DATASET ENTRIES:
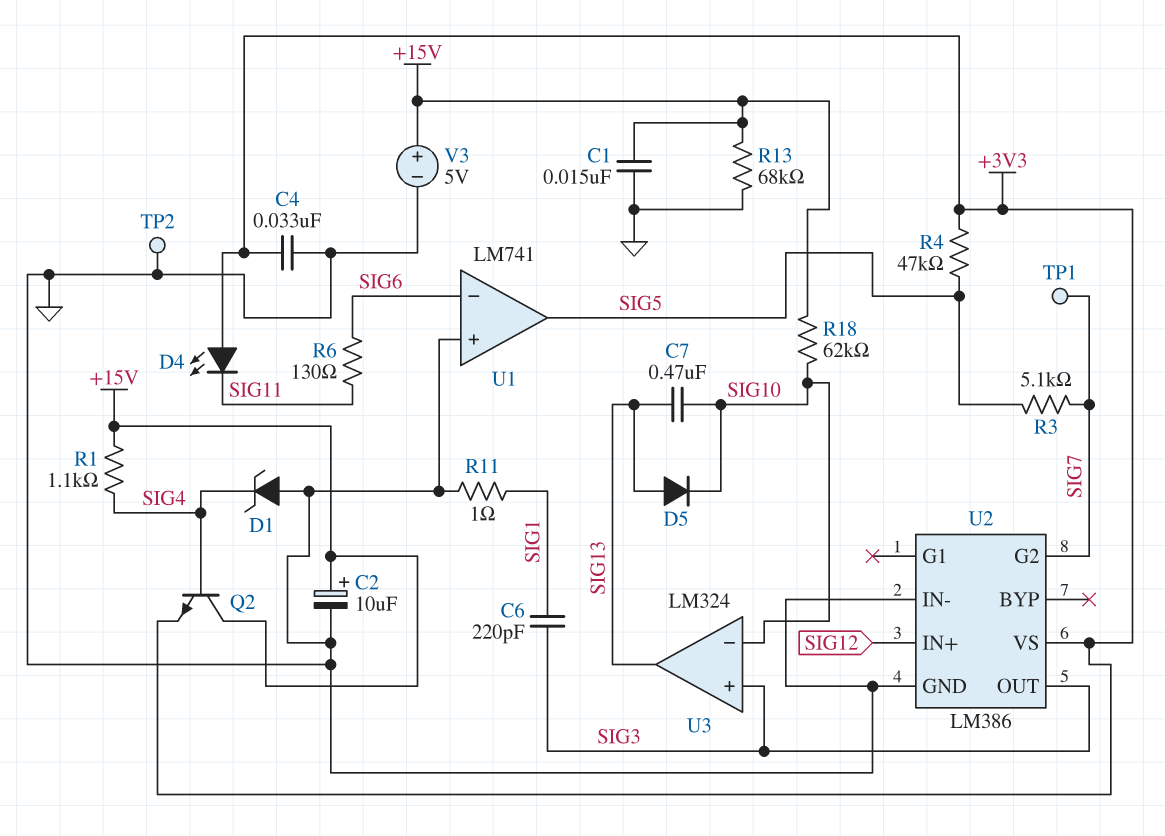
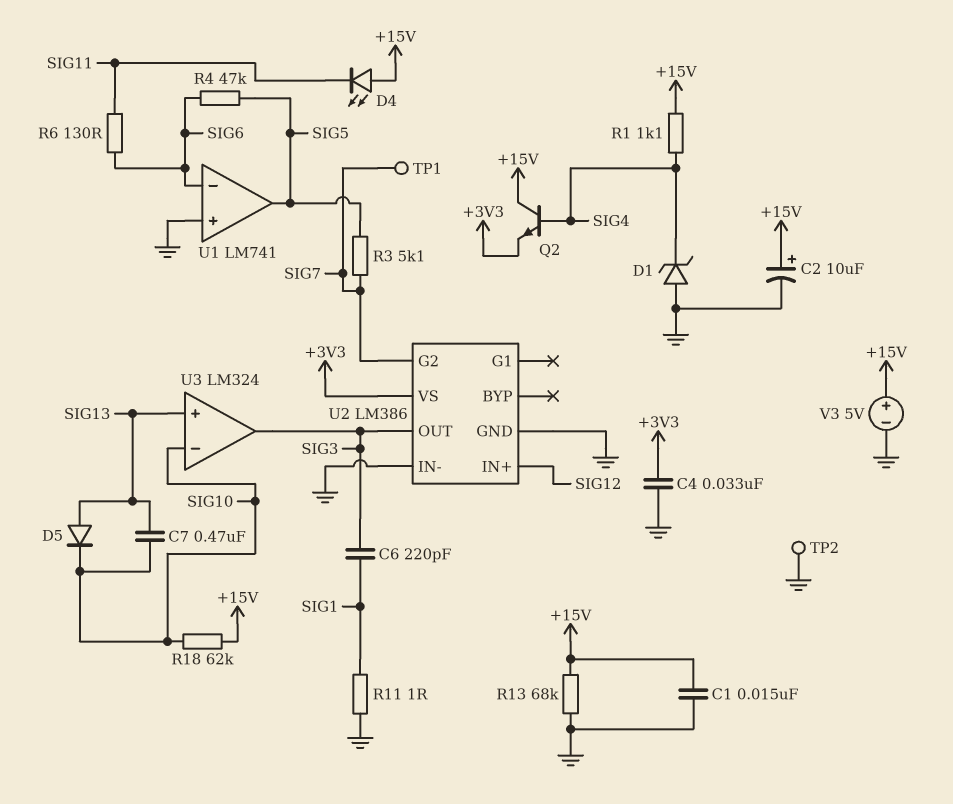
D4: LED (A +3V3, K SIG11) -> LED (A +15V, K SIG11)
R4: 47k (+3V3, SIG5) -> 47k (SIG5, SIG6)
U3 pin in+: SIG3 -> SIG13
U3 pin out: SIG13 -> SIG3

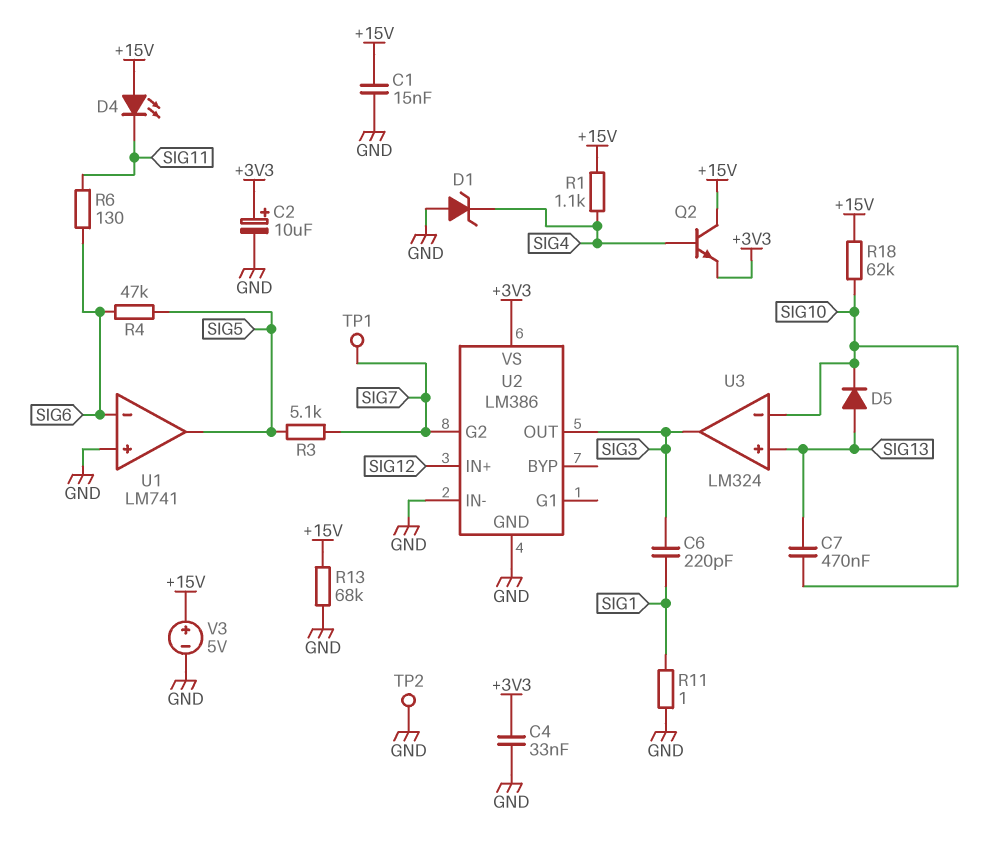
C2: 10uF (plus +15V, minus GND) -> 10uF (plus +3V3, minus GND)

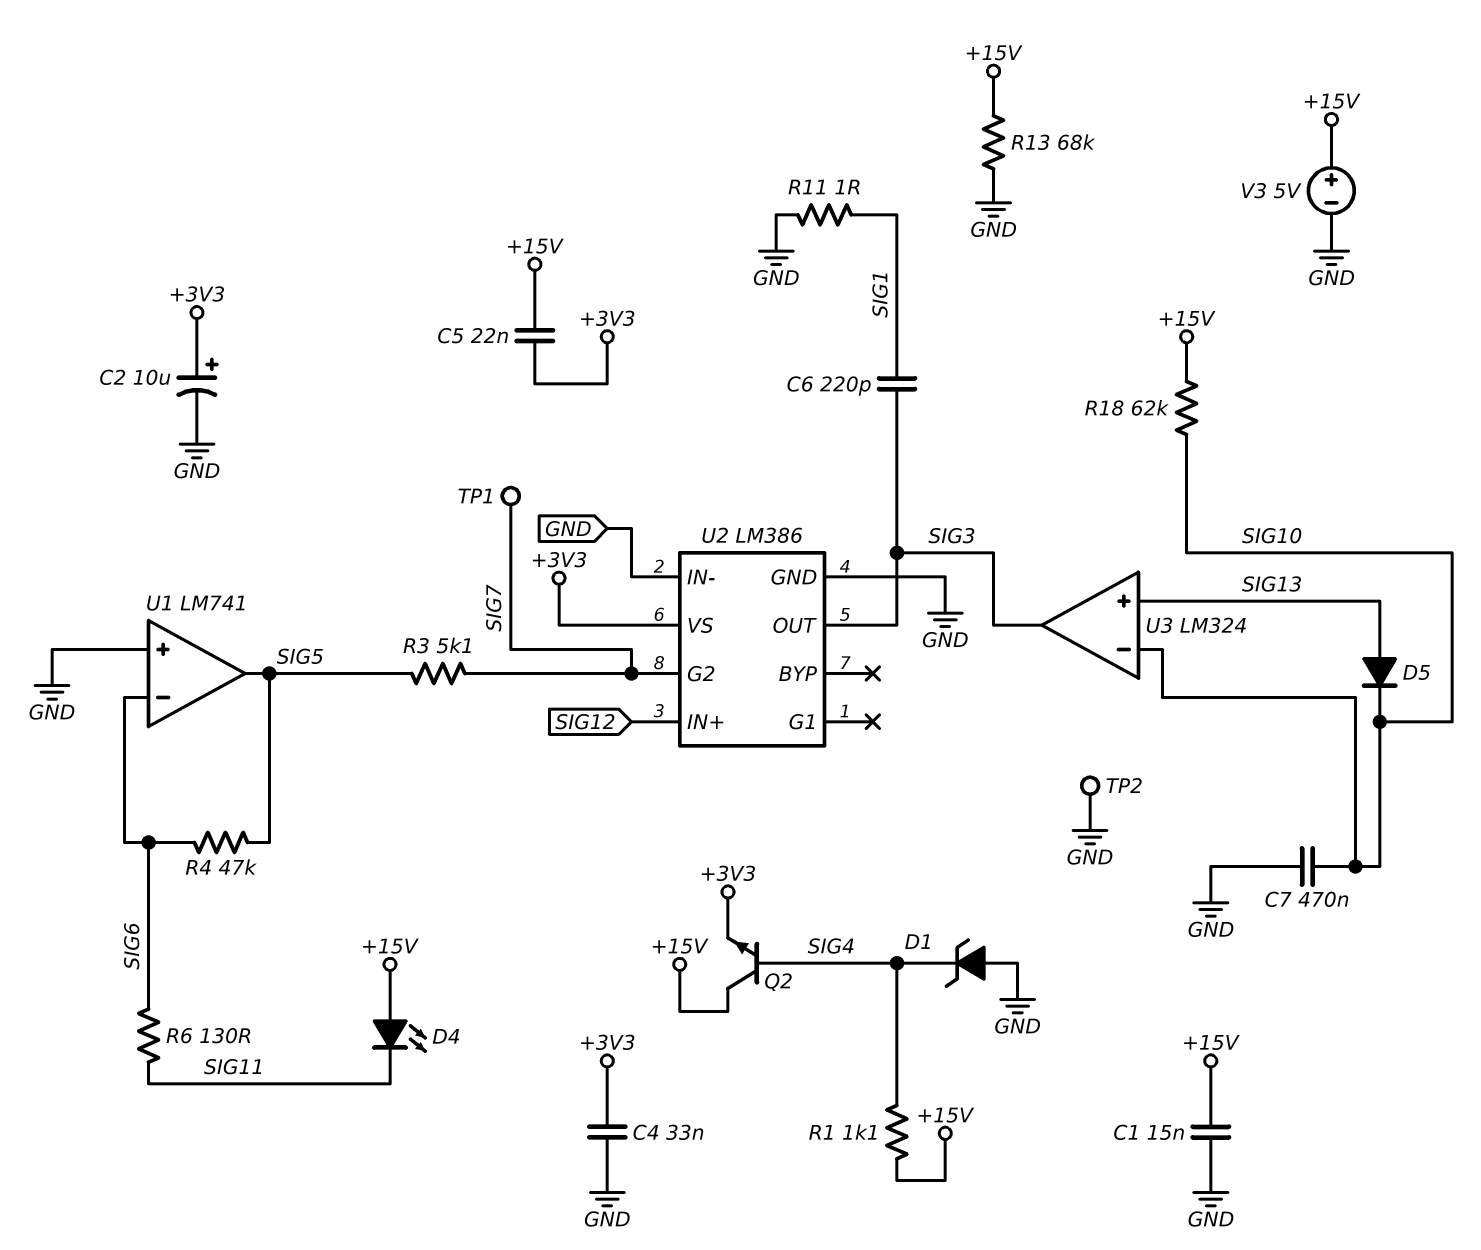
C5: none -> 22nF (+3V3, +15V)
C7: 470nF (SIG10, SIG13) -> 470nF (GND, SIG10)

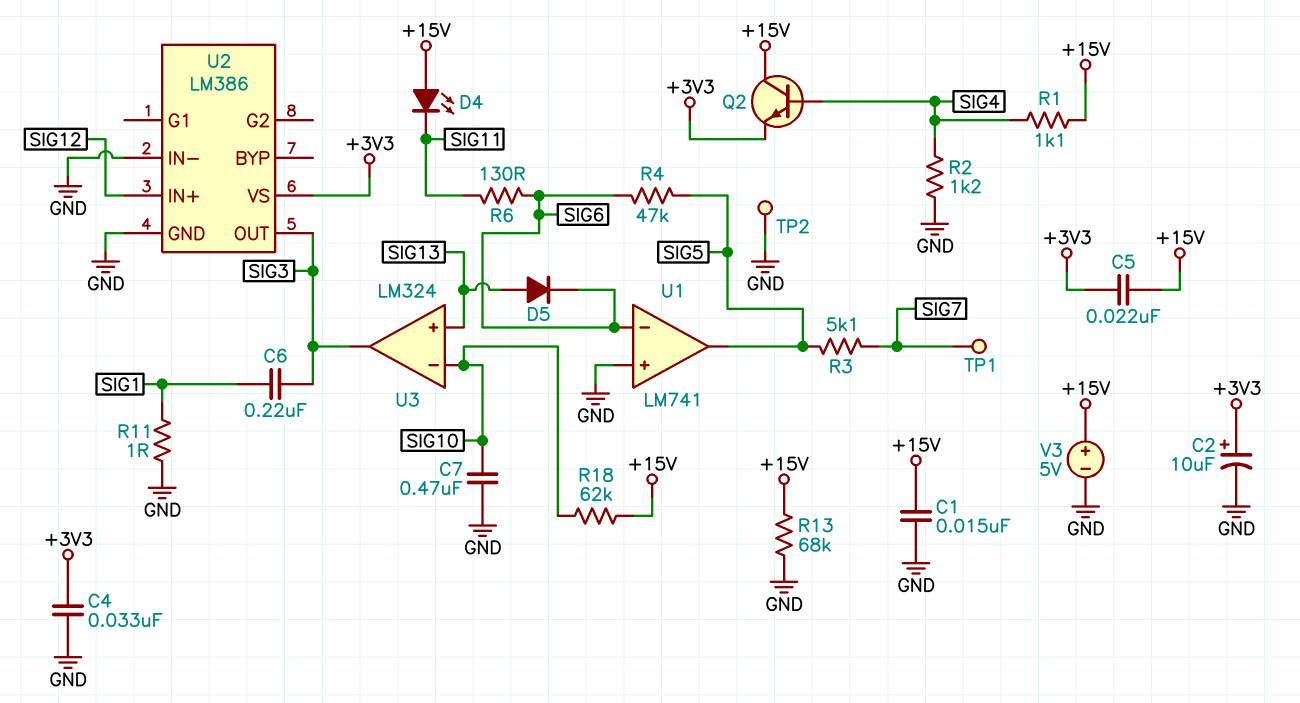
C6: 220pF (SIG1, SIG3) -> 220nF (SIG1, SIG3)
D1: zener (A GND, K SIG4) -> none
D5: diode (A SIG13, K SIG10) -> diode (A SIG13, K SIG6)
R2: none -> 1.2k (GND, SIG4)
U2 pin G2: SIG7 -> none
...
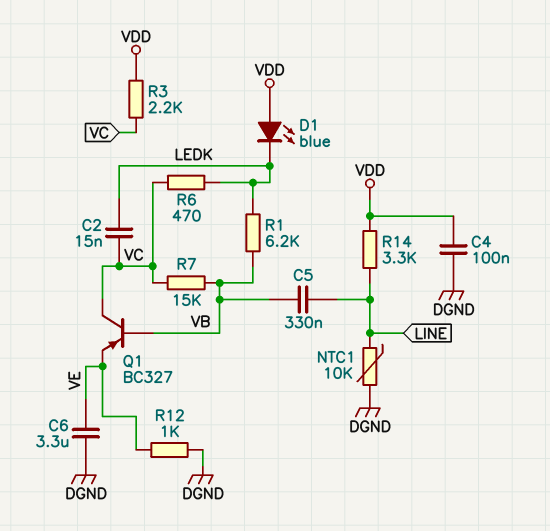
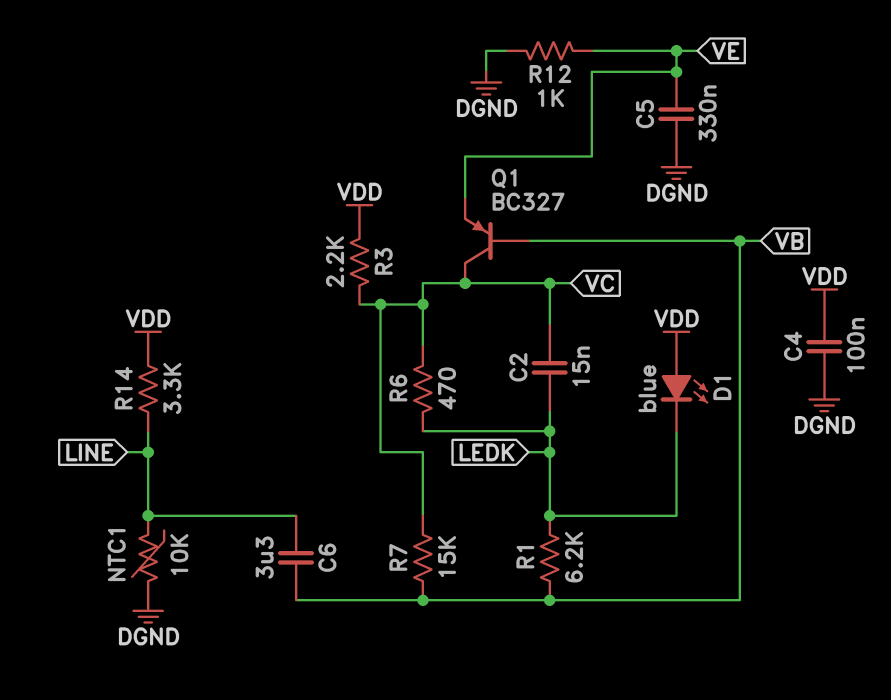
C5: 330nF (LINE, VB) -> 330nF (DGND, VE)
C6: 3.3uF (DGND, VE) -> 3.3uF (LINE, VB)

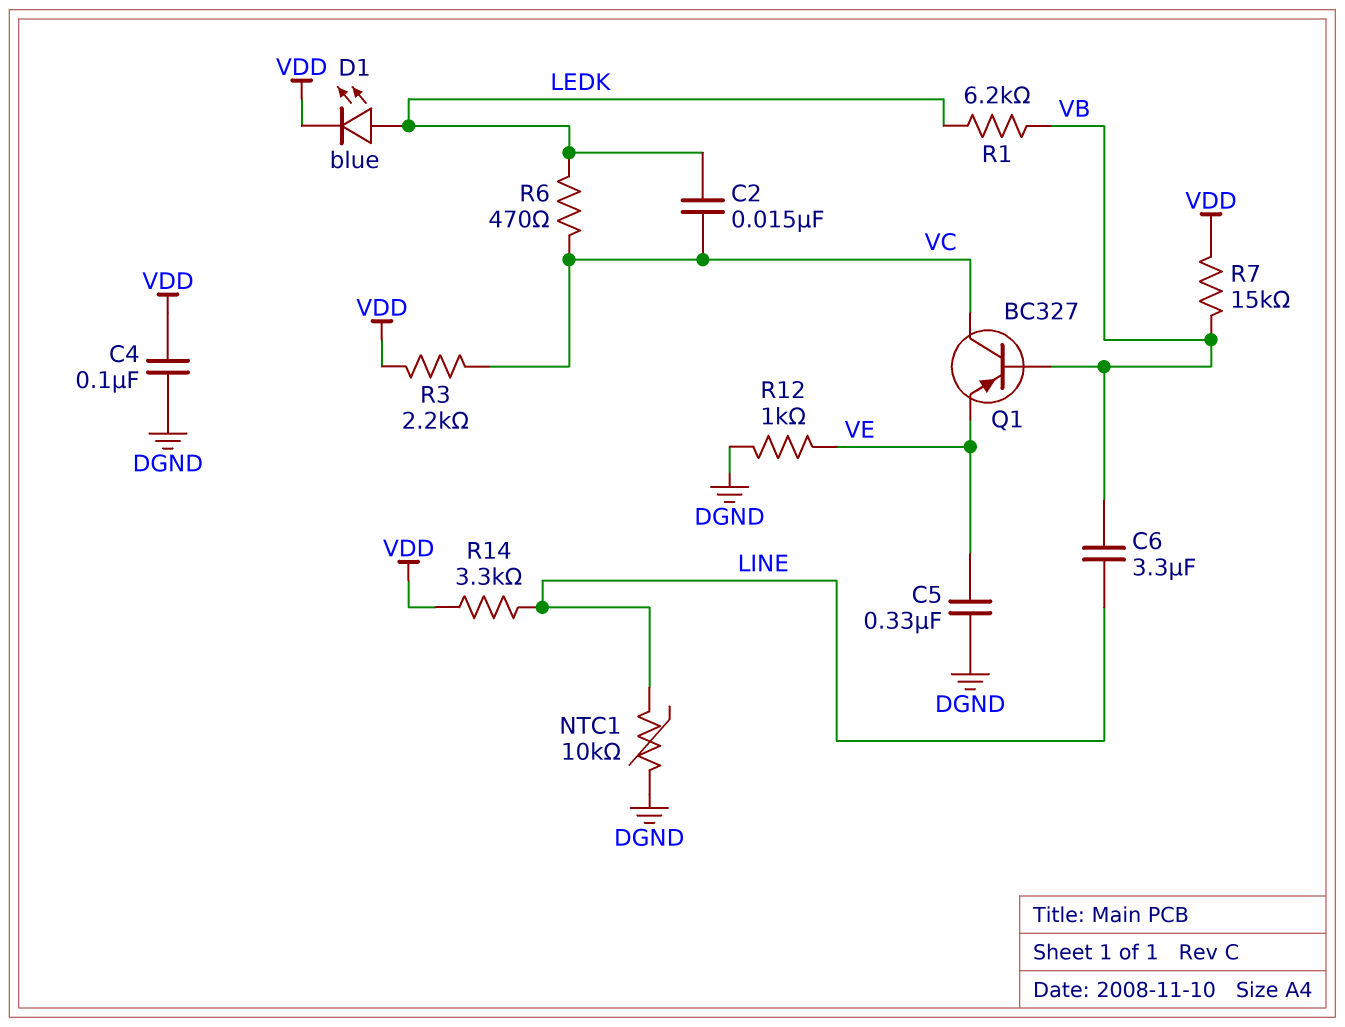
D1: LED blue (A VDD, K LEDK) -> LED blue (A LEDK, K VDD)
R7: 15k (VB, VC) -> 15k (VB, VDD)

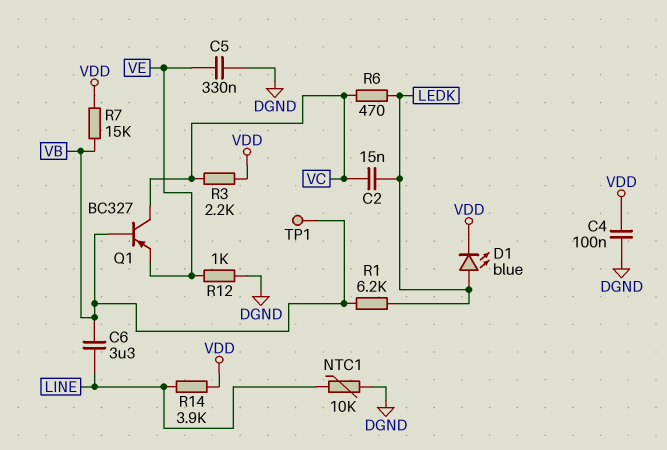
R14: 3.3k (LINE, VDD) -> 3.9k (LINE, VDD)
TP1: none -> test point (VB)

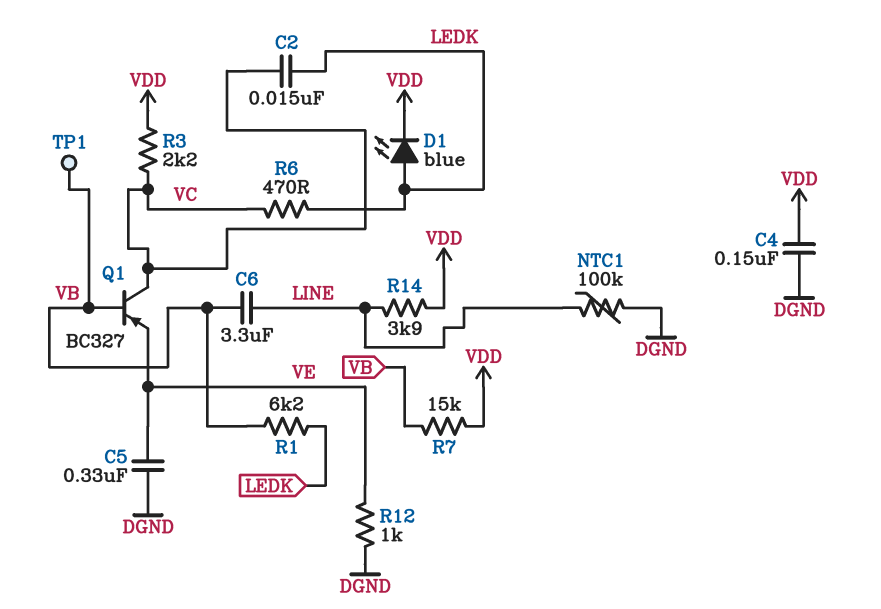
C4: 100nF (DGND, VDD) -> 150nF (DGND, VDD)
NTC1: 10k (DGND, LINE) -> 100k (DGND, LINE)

TASK TO CARRY OUT:
Give again, exactly as written above, every line from the one holding "TP1: none -> test point (VB)" to the one holding "NTC1: 10k (DGND, LINE) -> 100k (DGND, LINE)", with both ends kept and the pictures left out.

SOLUTION TO THIS EXERCISE:
TP1: none -> test point (VB)

C4: 100nF (DGND, VDD) -> 150nF (DGND, VDD)
NTC1: 10k (DGND, LINE) -> 100k (DGND, LINE)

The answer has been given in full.